* begin *

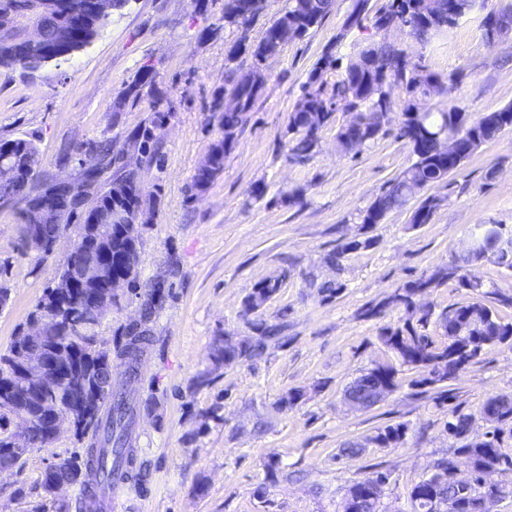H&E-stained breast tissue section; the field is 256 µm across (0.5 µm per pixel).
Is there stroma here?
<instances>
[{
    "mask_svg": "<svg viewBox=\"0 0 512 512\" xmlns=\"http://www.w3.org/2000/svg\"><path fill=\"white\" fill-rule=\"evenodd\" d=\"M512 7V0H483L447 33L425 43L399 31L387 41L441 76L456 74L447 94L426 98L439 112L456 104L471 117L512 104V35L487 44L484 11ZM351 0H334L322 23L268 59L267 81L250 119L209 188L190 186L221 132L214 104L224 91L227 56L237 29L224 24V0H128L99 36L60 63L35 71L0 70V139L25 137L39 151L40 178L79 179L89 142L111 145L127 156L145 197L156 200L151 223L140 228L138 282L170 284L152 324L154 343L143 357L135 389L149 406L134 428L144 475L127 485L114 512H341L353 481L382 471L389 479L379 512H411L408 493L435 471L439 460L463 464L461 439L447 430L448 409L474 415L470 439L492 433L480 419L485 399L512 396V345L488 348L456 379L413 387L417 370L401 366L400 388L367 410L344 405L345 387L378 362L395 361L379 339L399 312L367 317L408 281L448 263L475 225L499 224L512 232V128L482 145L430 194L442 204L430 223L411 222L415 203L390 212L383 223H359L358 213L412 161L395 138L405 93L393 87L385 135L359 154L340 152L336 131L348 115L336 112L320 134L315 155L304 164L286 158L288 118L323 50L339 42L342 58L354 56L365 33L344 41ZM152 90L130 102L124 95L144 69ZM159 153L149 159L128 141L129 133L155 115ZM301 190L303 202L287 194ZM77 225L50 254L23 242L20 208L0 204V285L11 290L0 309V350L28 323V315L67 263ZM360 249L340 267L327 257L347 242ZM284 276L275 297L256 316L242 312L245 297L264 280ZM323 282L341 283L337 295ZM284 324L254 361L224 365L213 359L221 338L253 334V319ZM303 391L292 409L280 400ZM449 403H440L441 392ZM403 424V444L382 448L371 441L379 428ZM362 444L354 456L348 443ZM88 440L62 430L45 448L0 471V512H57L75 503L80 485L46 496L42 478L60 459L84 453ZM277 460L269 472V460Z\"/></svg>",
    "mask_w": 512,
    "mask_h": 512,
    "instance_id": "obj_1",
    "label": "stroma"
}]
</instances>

* end *

- Exercise instructions
Pictures are excluded; repeat every record exactly.

- Full solution
H&E-stained breast tissue section; the field is 256 µm across (0.5 µm per pixel).
Is there stroma here?
<instances>
[{
    "mask_svg": "<svg viewBox=\"0 0 512 512\" xmlns=\"http://www.w3.org/2000/svg\"><path fill=\"white\" fill-rule=\"evenodd\" d=\"M512 7V0H483L447 33L425 43L399 31L387 41L441 76L456 74L447 94L426 98L439 112L456 104L471 117L512 104V35L487 44L484 11ZM351 0H334L322 23L268 59L267 81L250 119L209 188L190 186L221 132L214 104L224 91L227 56L237 29L224 24V0H128L99 36L60 63L35 71L0 70V139L25 137L39 151L40 178L79 179L89 142L111 145L127 156L145 197L156 200L151 223L140 228L138 282L170 284L152 324L154 343L143 357L135 389L149 406L134 428L144 475L127 485L114 512H341L353 481L382 471L389 479L379 512H411L408 493L435 471L439 460L463 464L461 439L447 430L448 409L474 415L470 439L492 433L480 419L485 399L512 396V345L488 348L456 379L413 387L417 370L401 366L400 388L367 410L344 405L345 387L378 362L395 361L379 339L399 312L367 317L408 281L448 263L475 225L499 224L512 232V128L482 145L430 194L442 204L430 223L411 222L415 203L390 212L383 223H359L358 213L412 161L395 138L405 93L393 87L385 135L359 154L340 152L336 131L348 115L336 112L320 134L315 155L304 164L286 158L288 118L323 50L339 42L342 58L354 56L365 33L344 41ZM152 90L130 102L124 95L144 69ZM159 153L149 159L128 141L129 133L155 115ZM301 190L303 202L287 194ZM77 225L50 254L23 242L20 208L0 204V285L11 290L0 309V350L28 323V315L67 263ZM360 249L340 267L327 257L347 242ZM284 276L275 297L256 316L242 312L245 297L264 280ZM323 282L341 283L337 295ZM284 324L254 361L224 365L213 359L221 338L253 334V319ZM303 391L292 409L280 400ZM449 403H440L441 392ZM403 424V444L382 448L371 441L379 428ZM362 444L354 456L348 443ZM88 440L62 430L45 448L0 471V512H57L75 503L80 485L46 496L42 478L60 459L84 453ZM277 460L269 472V460Z\"/></svg>",
    "mask_w": 512,
    "mask_h": 512,
    "instance_id": "obj_1",
    "label": "stroma"
}]
</instances>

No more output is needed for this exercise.